The problem: Your task is to retype, exactly and without pictures, the line holding "R9: 1.3k (GND, VDD) -> none" and each line that follows it to the end of the entries.

(Data entries)
• • • • •

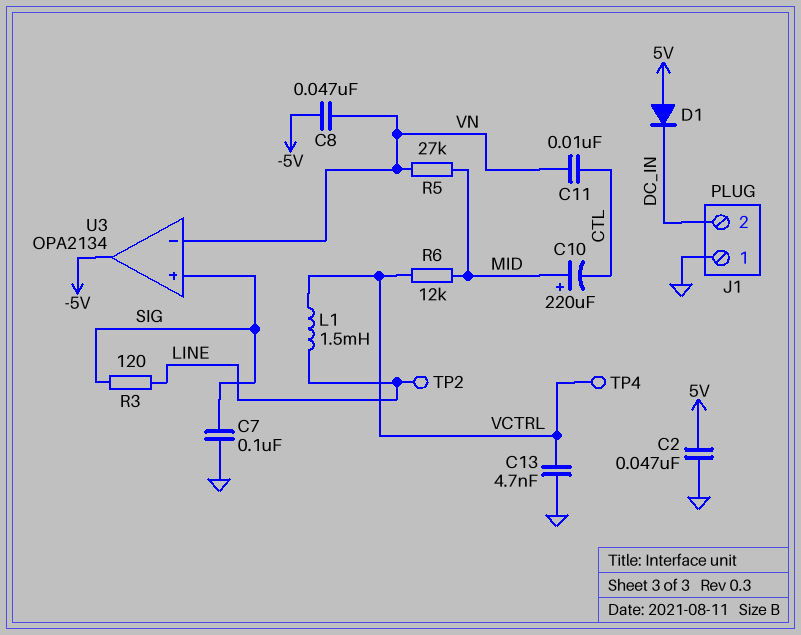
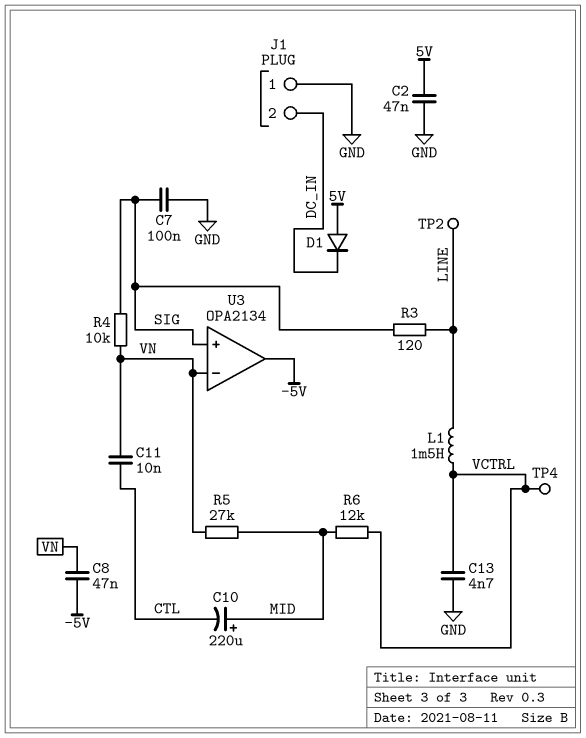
R4: none -> 10k (SIG, VN)

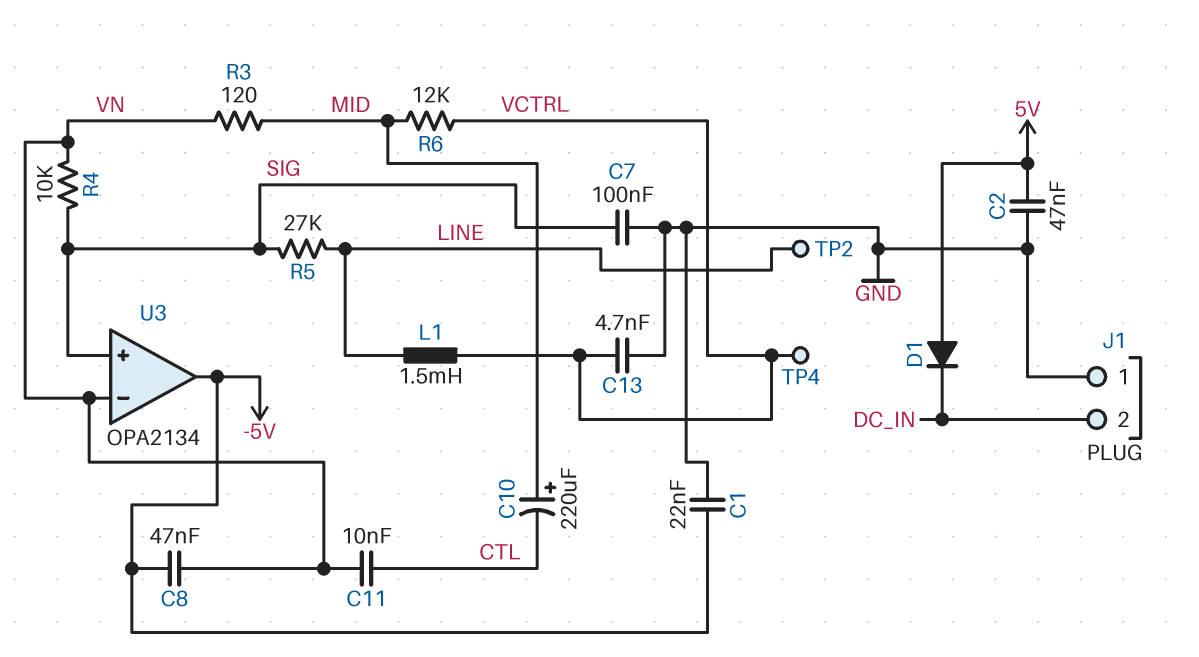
C1: none -> 22nF (-5V, GND)
R3: 120 (LINE, SIG) -> 120 (MID, VN)
R5: 27k (MID, VN) -> 27k (LINE, SIG)

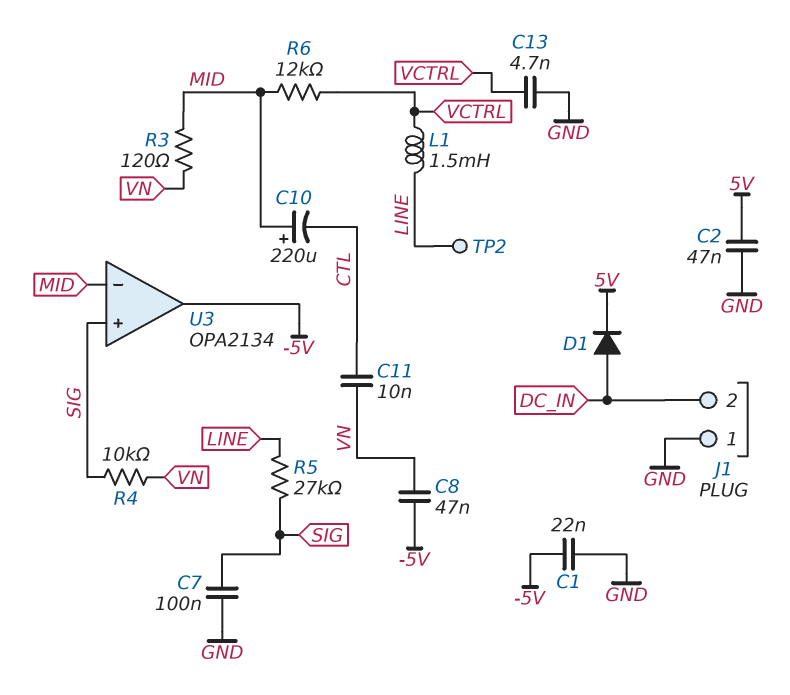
D1: diode (A 5V, K DC_IN) -> diode (A DC_IN, K 5V)
TP4: test point (VCTRL) -> none
U3 pin in-: VN -> MID

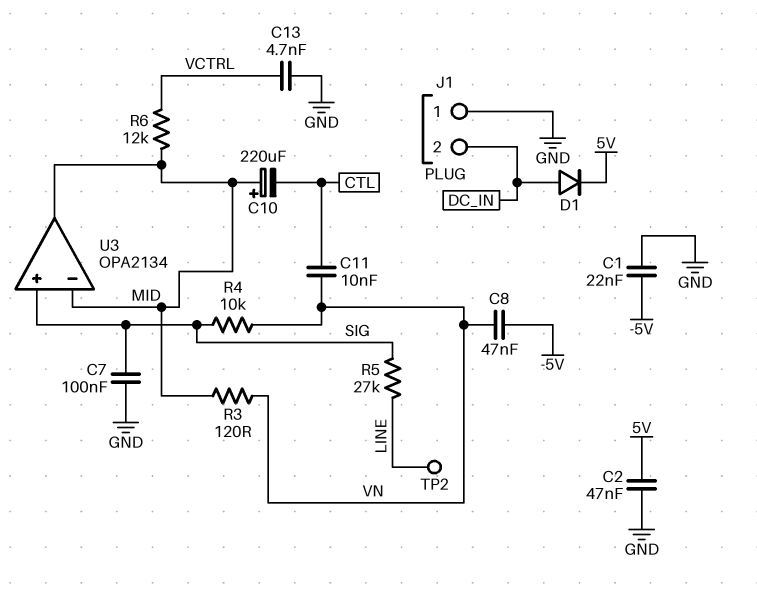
L1: 1.5mH (LINE, VCTRL) -> none
U3 pin out: -5V -> MID

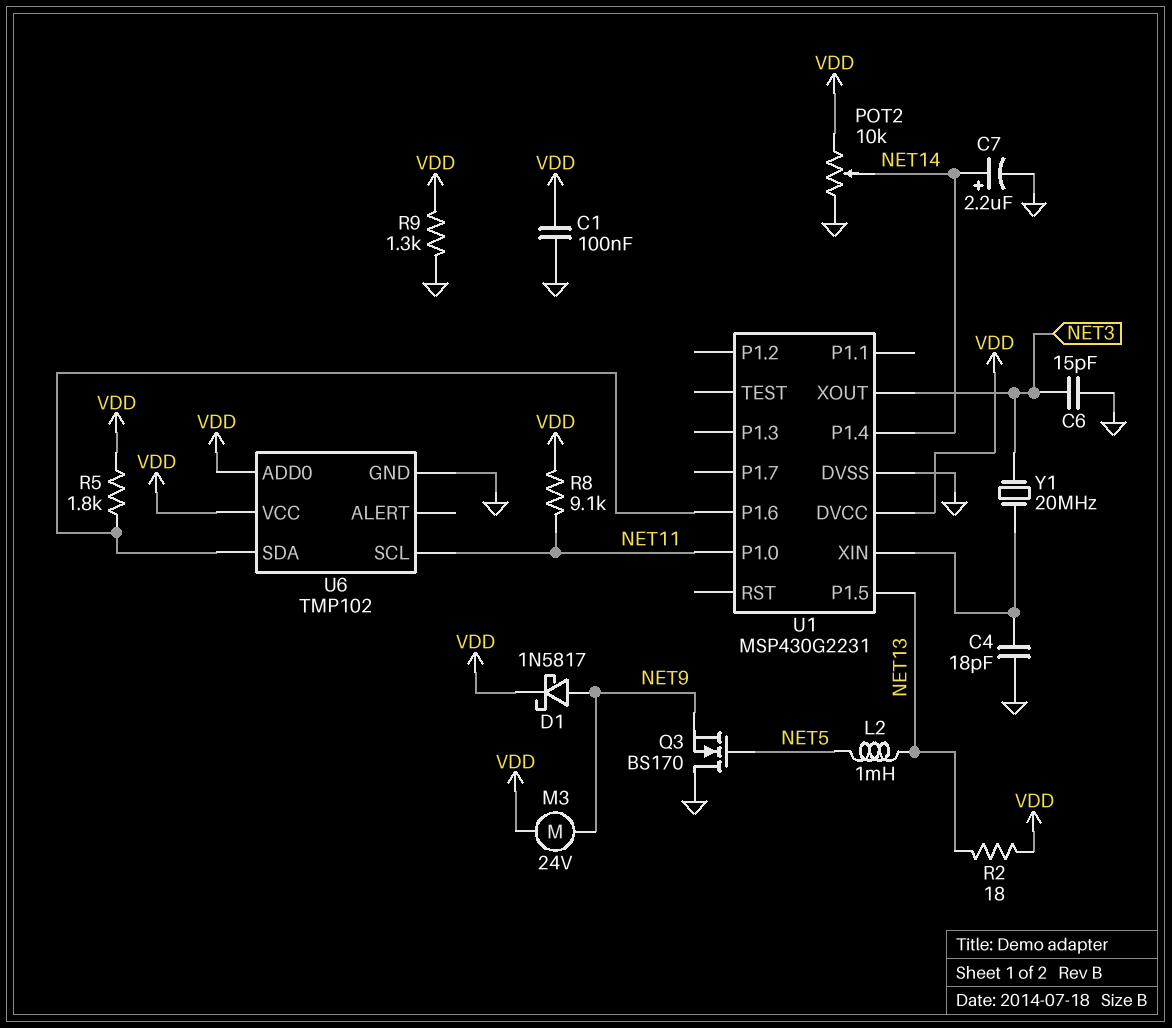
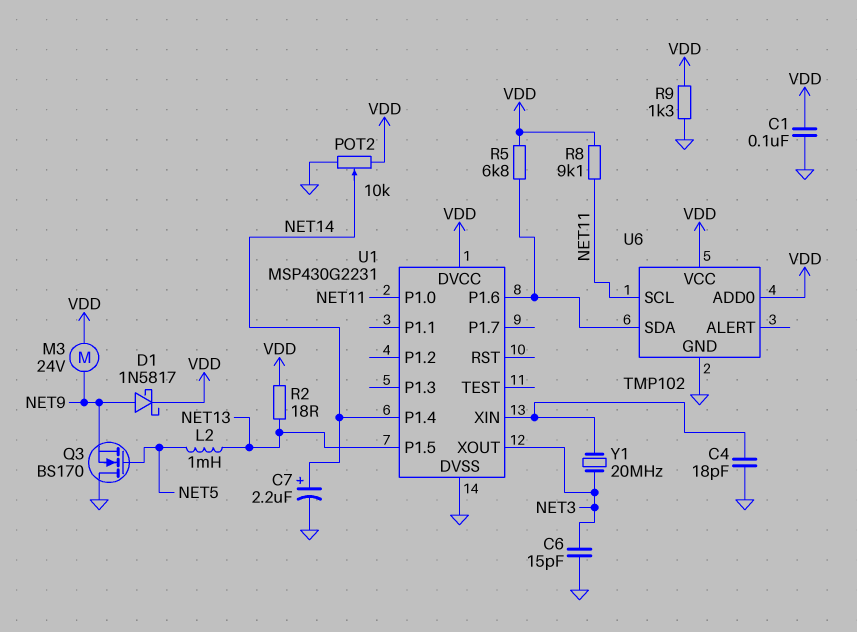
R5: 1.8k (U1/P1.6, VDD) -> 6.8k (U1/P1.6, VDD)

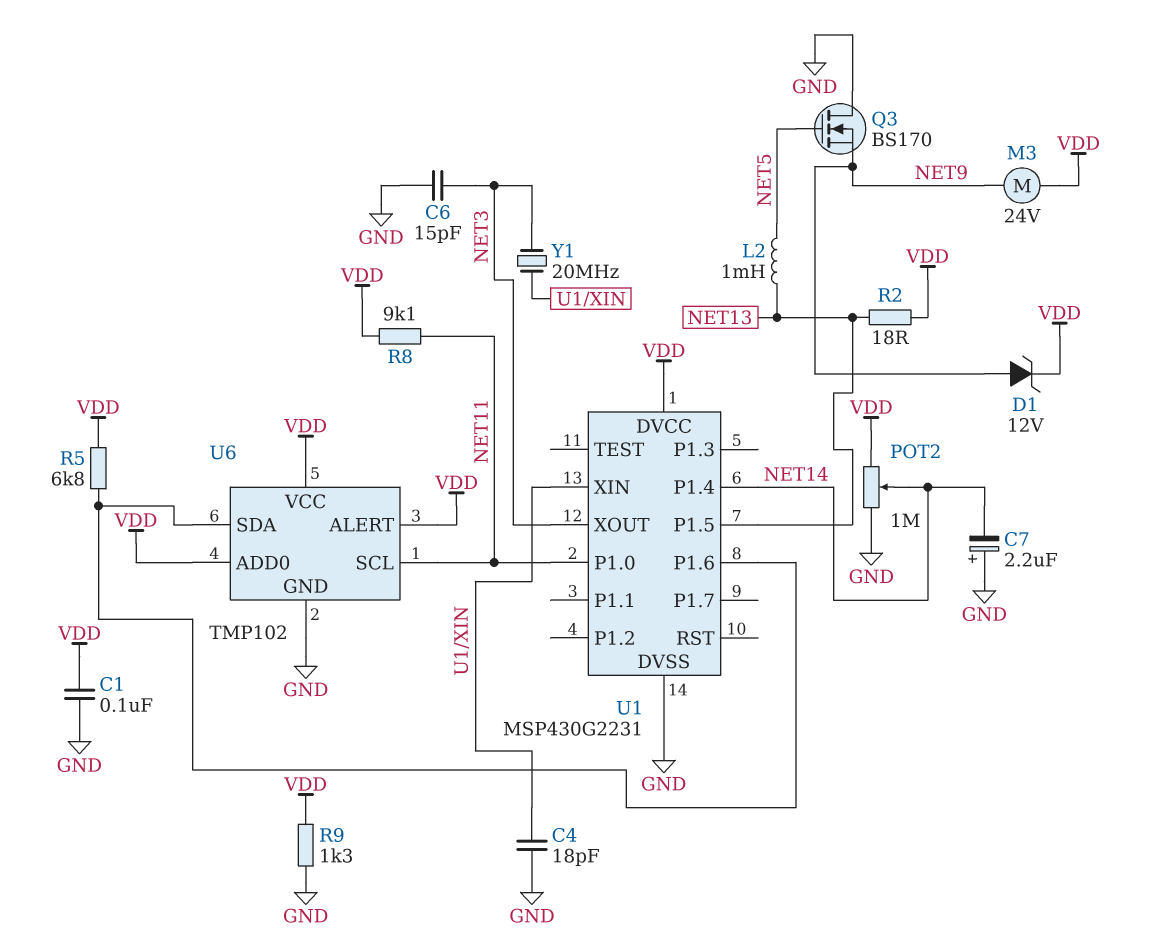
C7: 2.2uF (plus NET14, minus GND) -> 2.2uF (plus GND, minus NET14)
D1: schottky 1N5817 (A NET9, K VDD) -> zener 12V (A NET9, K VDD)
POT2: 10k (GND, VDD, wiper NET14) -> 1M (GND, VDD, wiper NET14)
U6 pin ALERT: none -> VDD

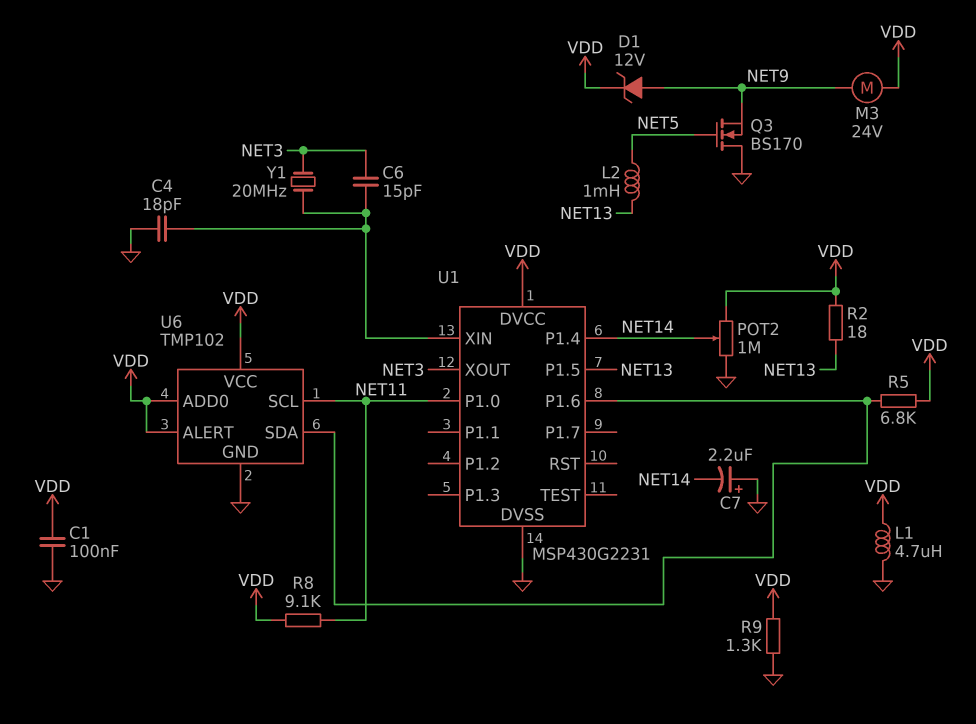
C6: 15pF (GND, NET3) -> 15pF (NET3, U1/XIN)
L1: none -> 4.7uH (GND, VDD)

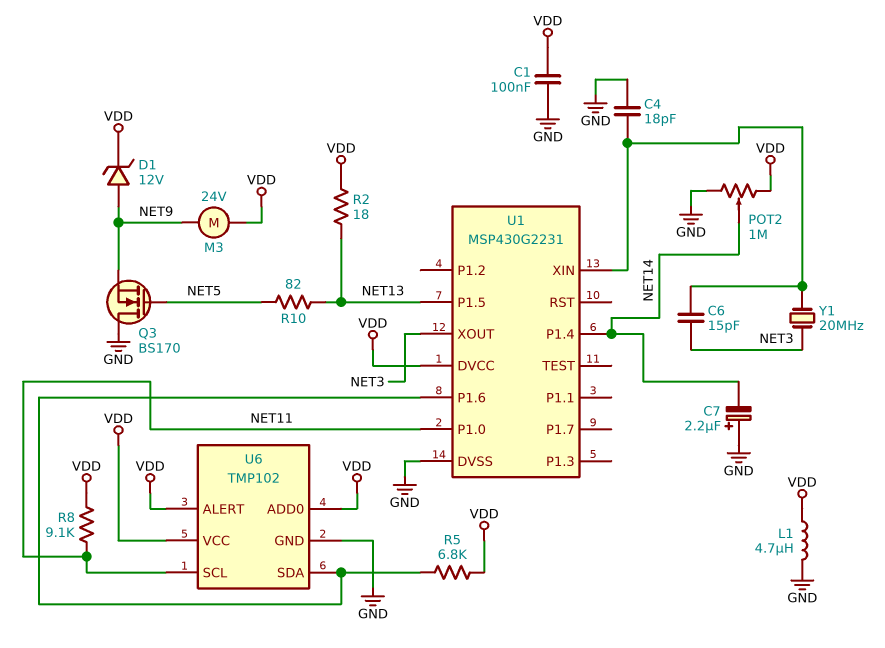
L2: 1mH (NET5, NET13) -> none
R9: 1.3k (GND, VDD) -> none
R10: none -> 82 (NET5, NET13)

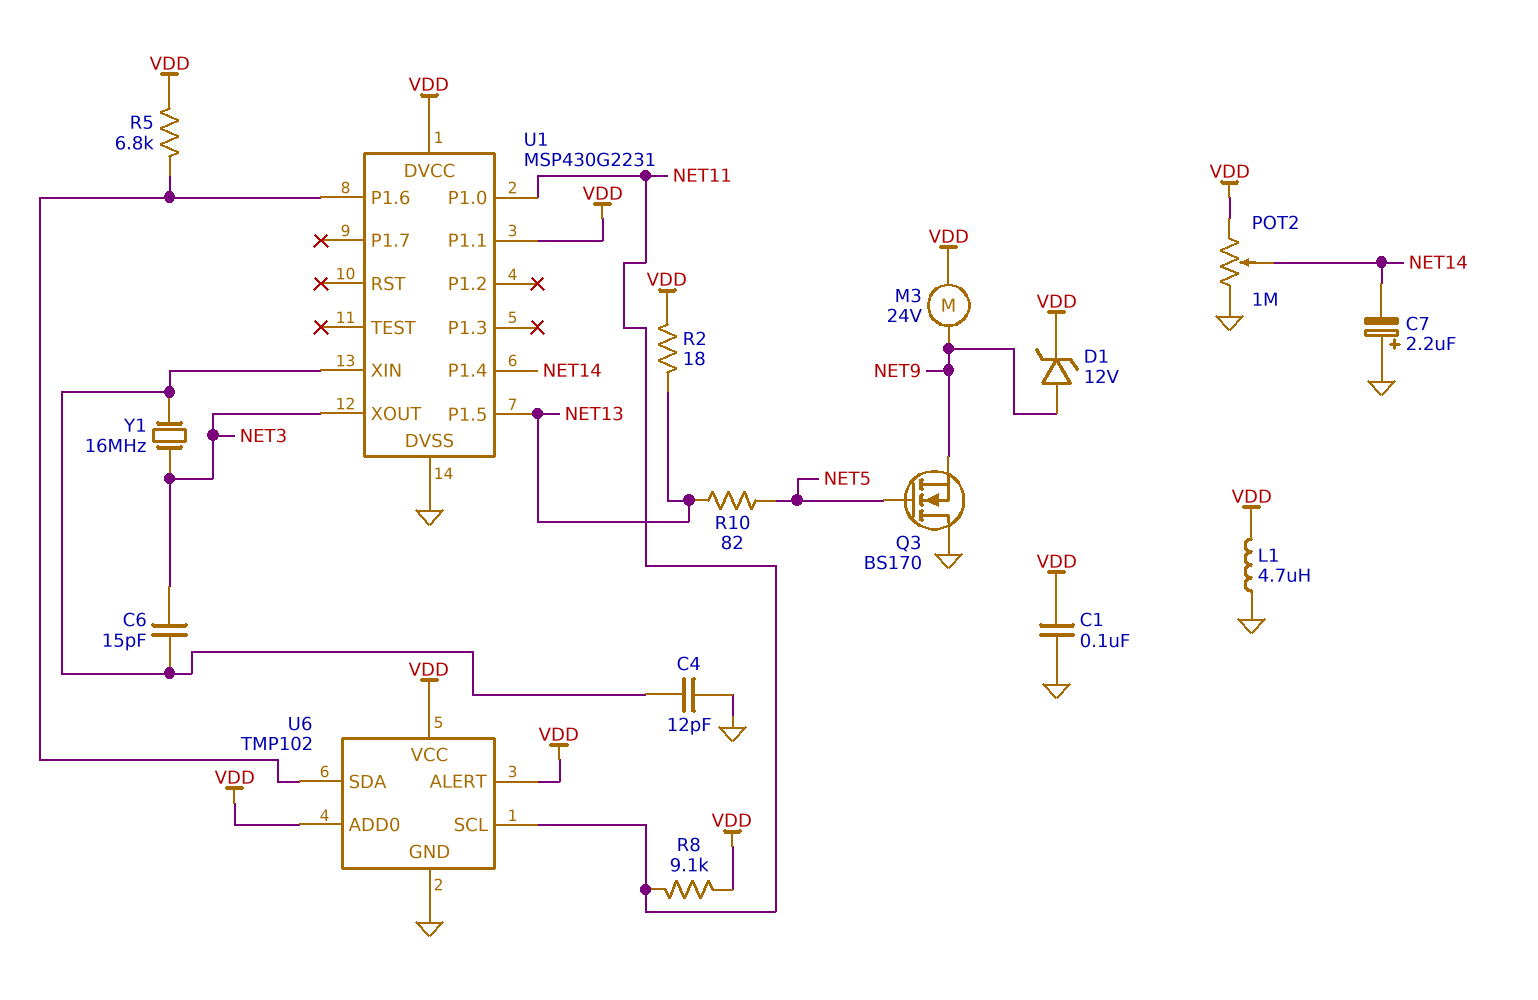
C4: 18pF (GND, U1/XIN) -> 12pF (GND, U1/XIN)
U1 pin P1.1: none -> VDD
Y1: 20MHz (NET3, U1/XIN) -> 16MHz (NET3, U1/XIN)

• • • • •

Output below:
R9: 1.3k (GND, VDD) -> none
R10: none -> 82 (NET5, NET13)

C4: 18pF (GND, U1/XIN) -> 12pF (GND, U1/XIN)
U1 pin P1.1: none -> VDD
Y1: 20MHz (NET3, U1/XIN) -> 16MHz (NET3, U1/XIN)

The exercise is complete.